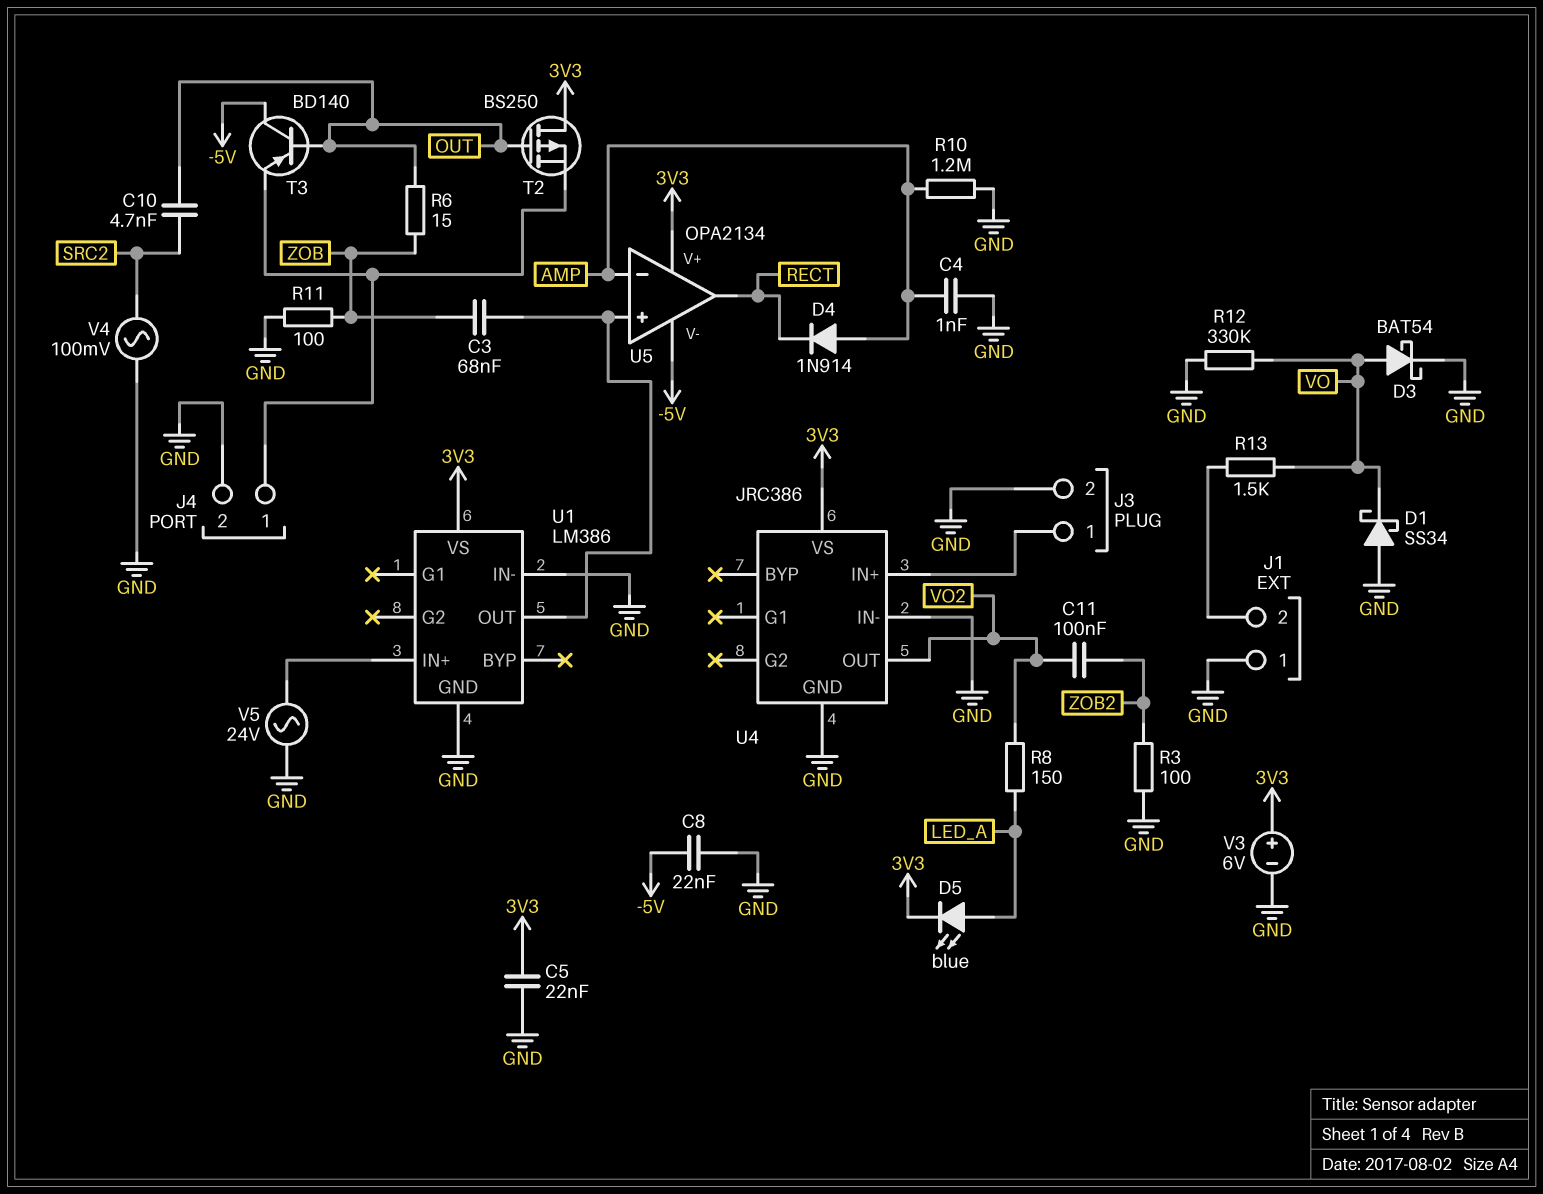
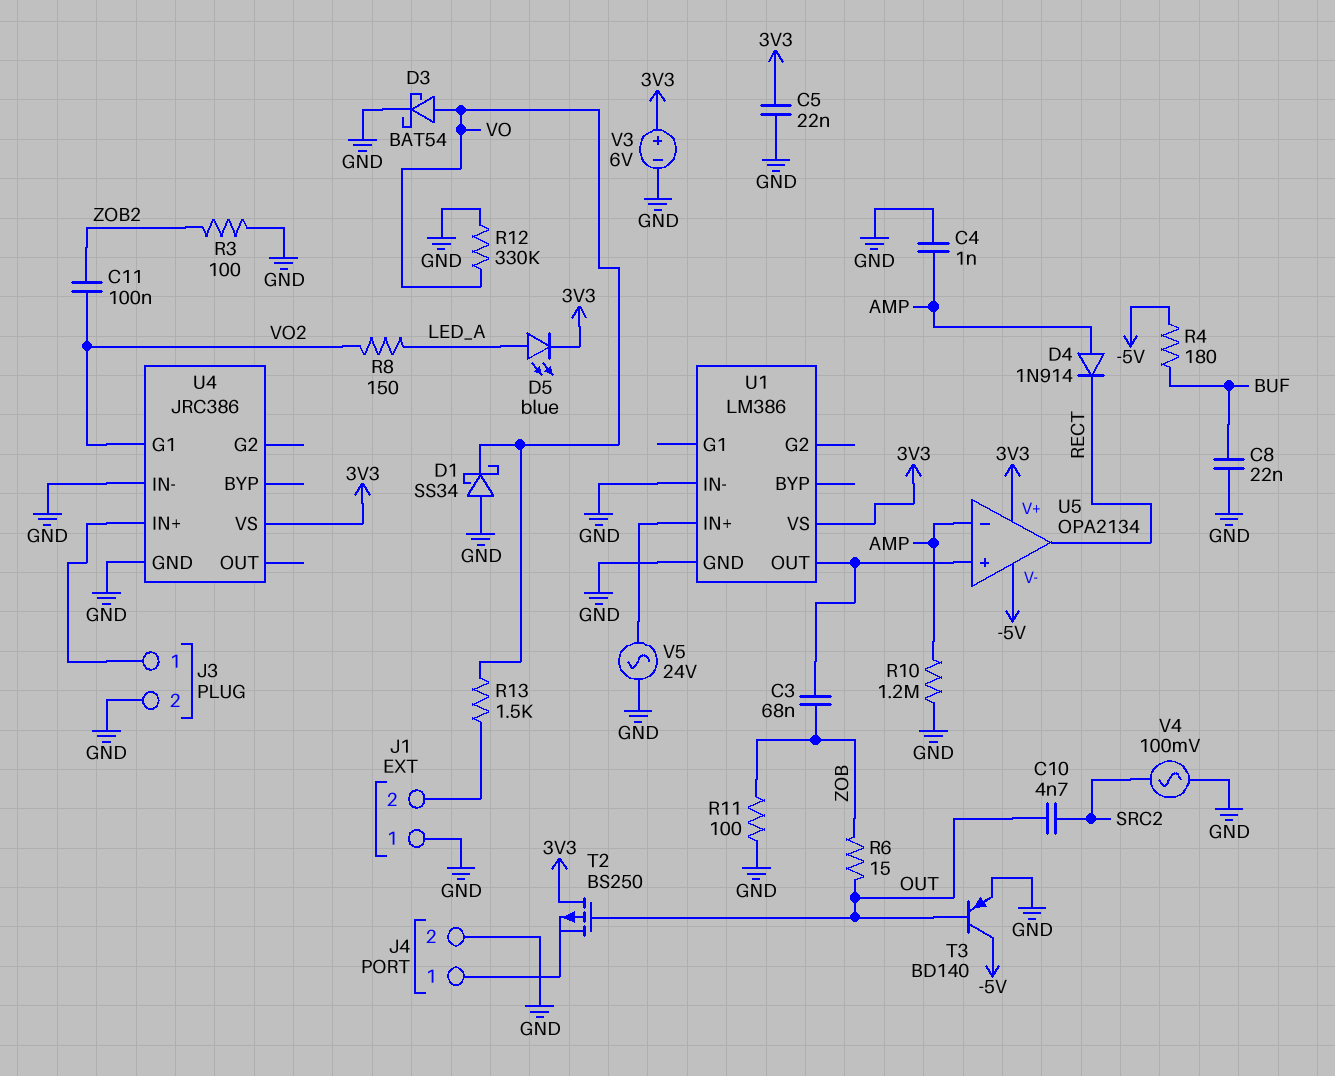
C8: 22nF (-5V, GND) -> 22nF (BUF, GND)
R4: none -> 180 (-5V, BUF)
T3: PNP BD140 (B OUT, C -5V, E J4/1) -> PNP BD140 (B OUT, C -5V, E GND)
U4 pin G1: none -> VO2
U4 pin OUT: VO2 -> none

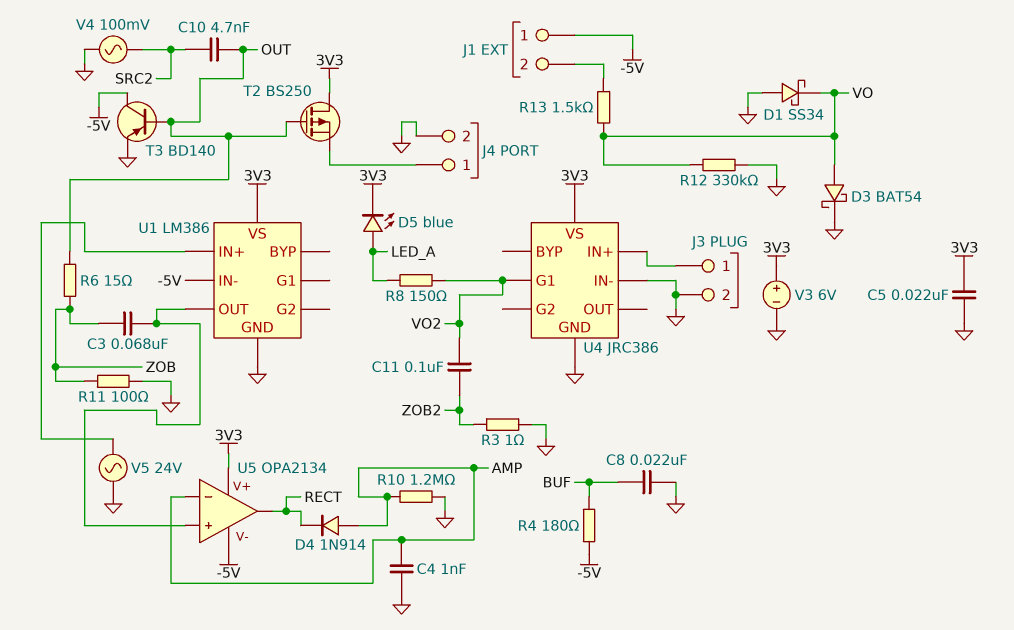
J1 pin 1: GND -> -5V
R3: 100 (GND, ZOB2) -> 1 (GND, ZOB2)
U1 pin IN-: GND -> -5V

════════════════════

▸ **What the task asks**
Print the data again, word for word, without any pictures.

▸ **Output for this exercise**
C8: 22nF (-5V, GND) -> 22nF (BUF, GND)
R4: none -> 180 (-5V, BUF)
T3: PNP BD140 (B OUT, C -5V, E J4/1) -> PNP BD140 (B OUT, C -5V, E GND)
U4 pin G1: none -> VO2
U4 pin OUT: VO2 -> none

J1 pin 1: GND -> -5V
R3: 100 (GND, ZOB2) -> 1 (GND, ZOB2)
U1 pin IN-: GND -> -5V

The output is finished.